* **Assignment**: Return each record verbatim, images excluded.

[Entries taken from a collection]
-------

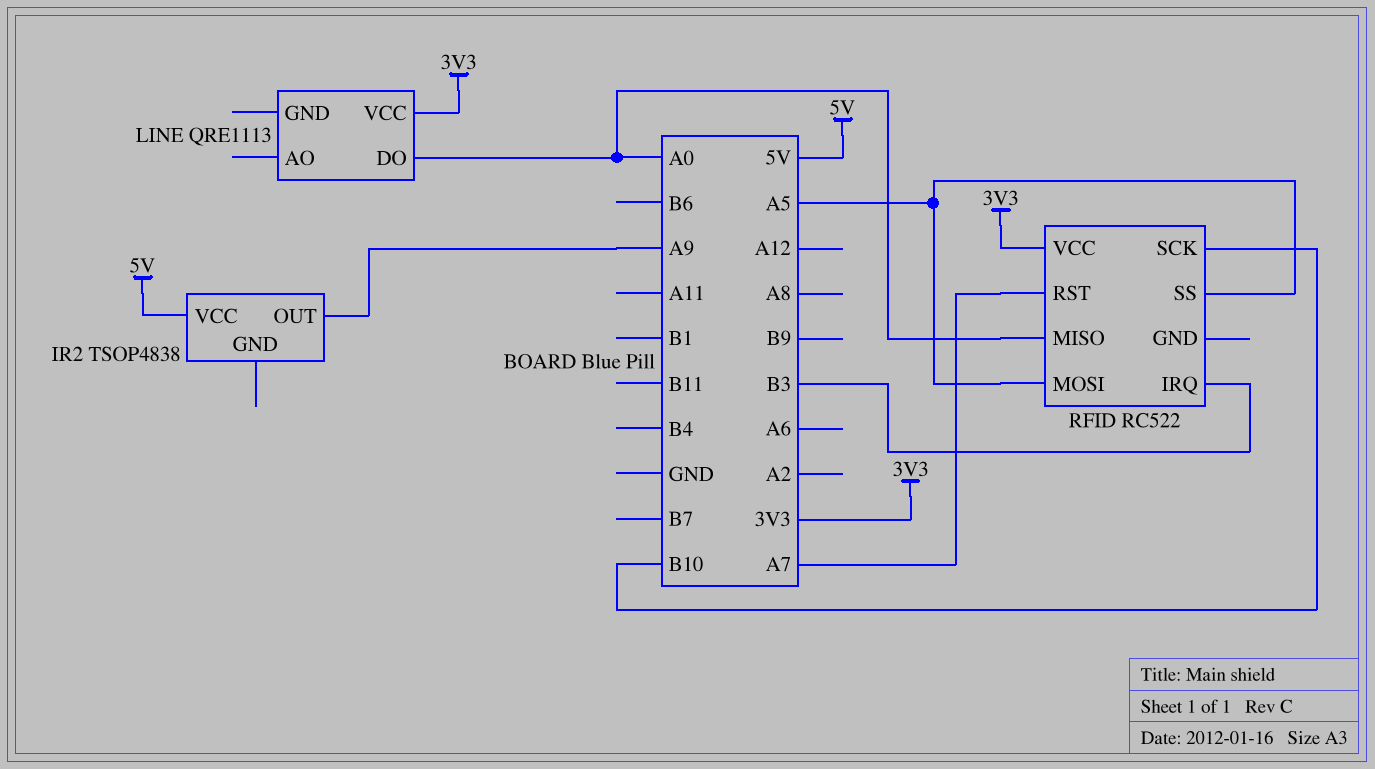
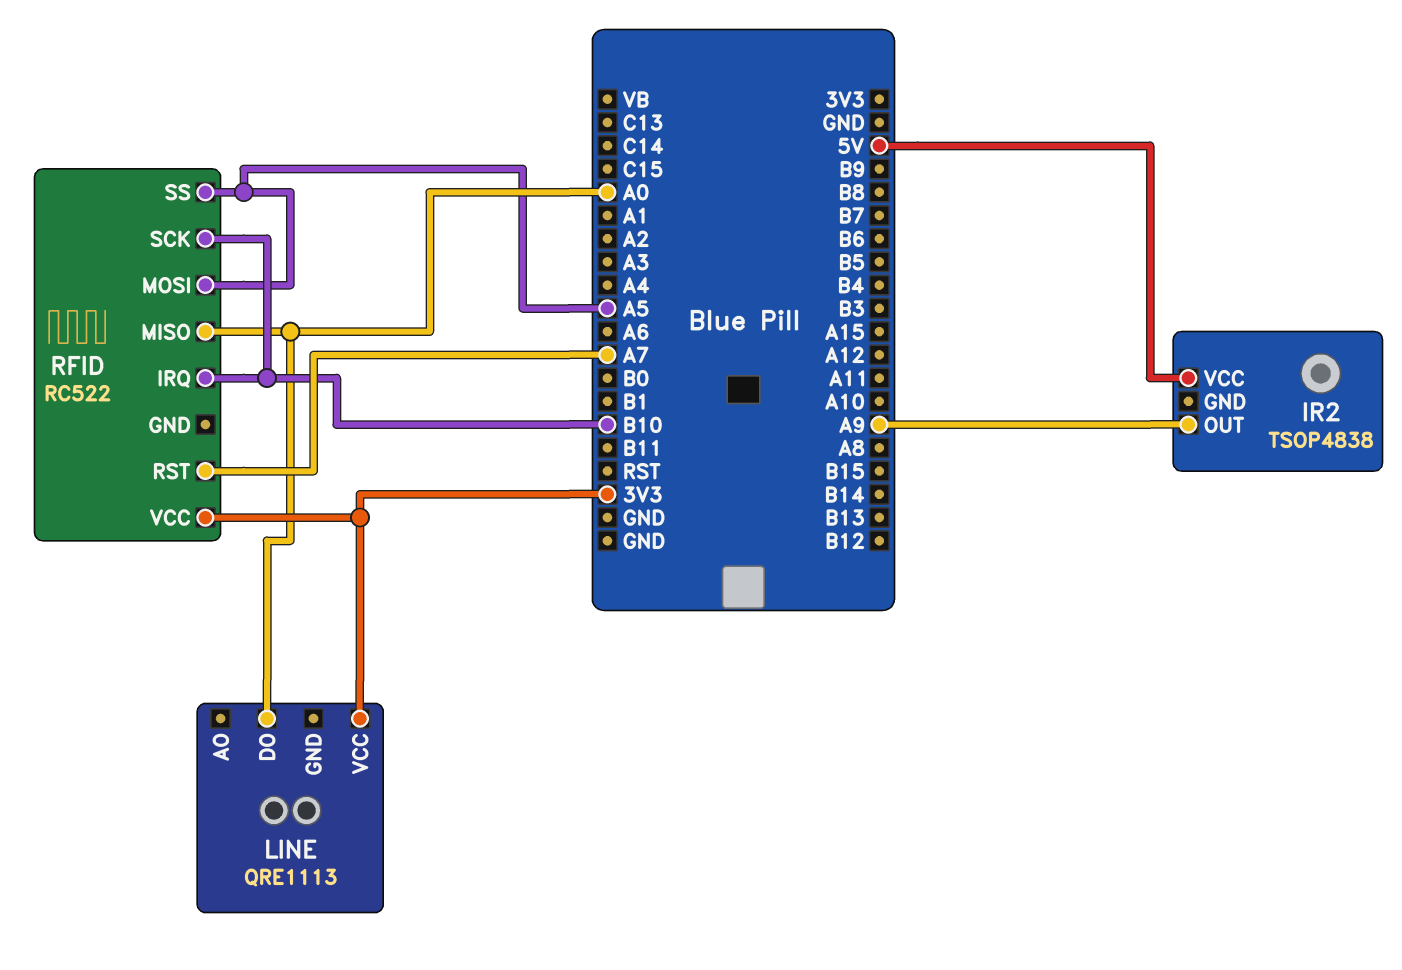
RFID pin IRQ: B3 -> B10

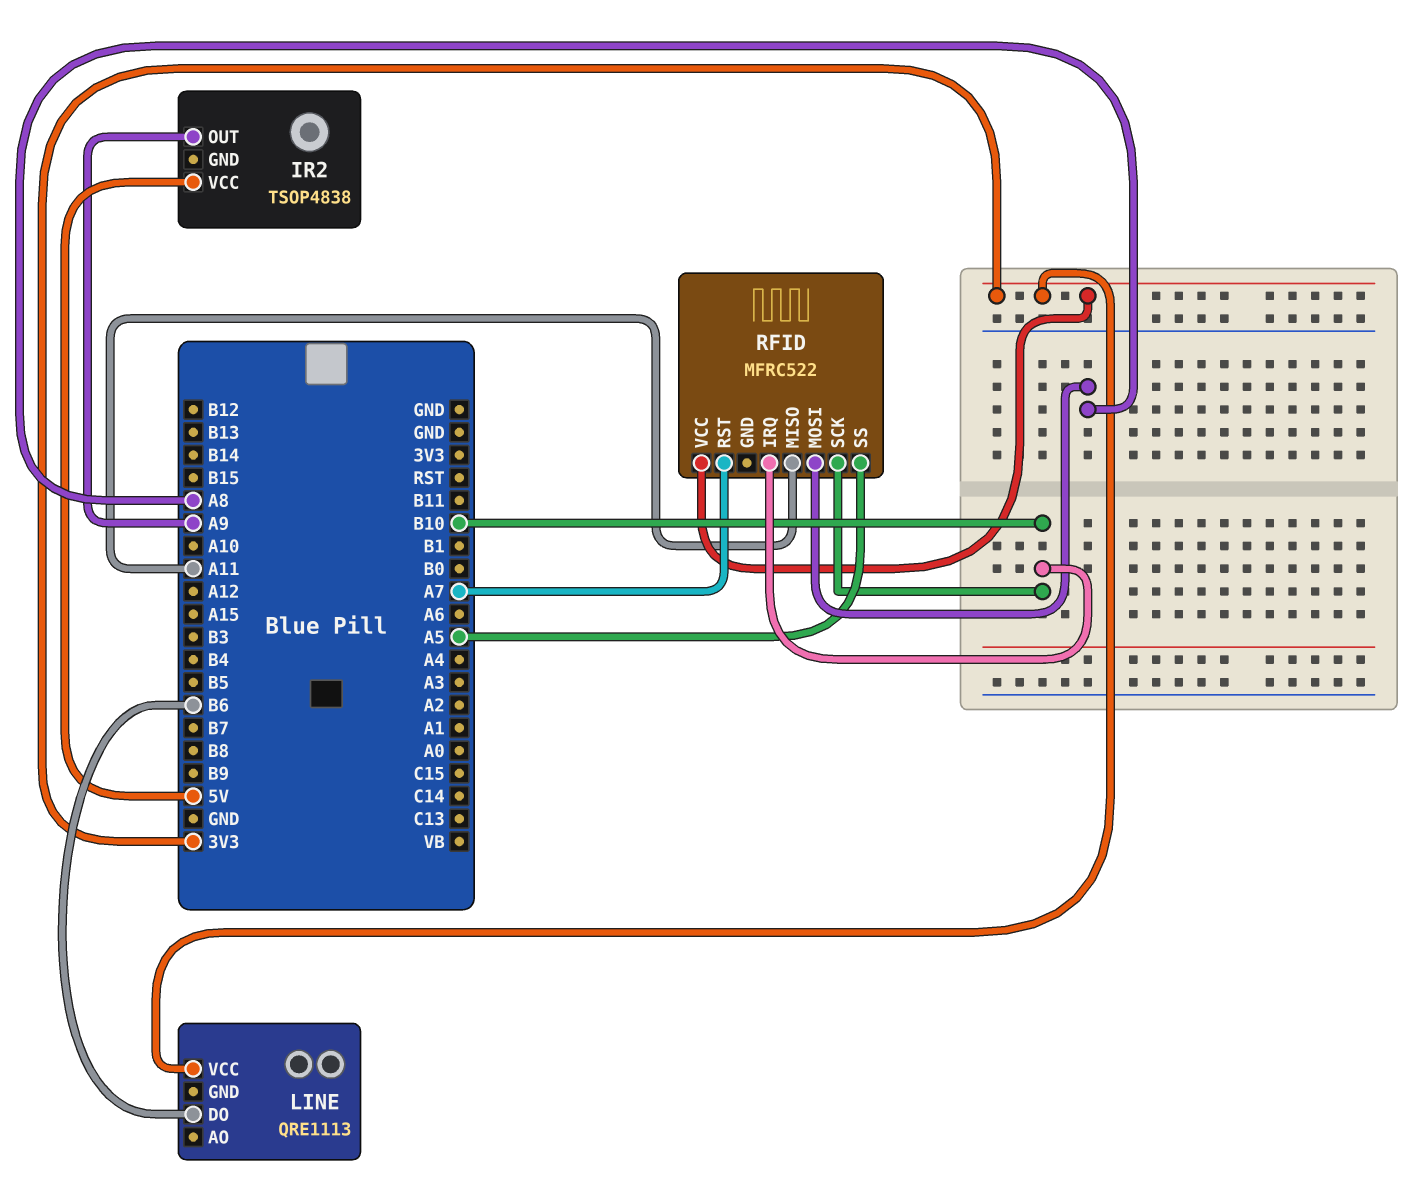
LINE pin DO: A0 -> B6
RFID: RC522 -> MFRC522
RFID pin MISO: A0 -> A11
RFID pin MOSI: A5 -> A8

-------

* **Solution**:
RFID pin IRQ: B3 -> B10

LINE pin DO: A0 -> B6
RFID: RC522 -> MFRC522
RFID pin MISO: A0 -> A11
RFID pin MOSI: A5 -> A8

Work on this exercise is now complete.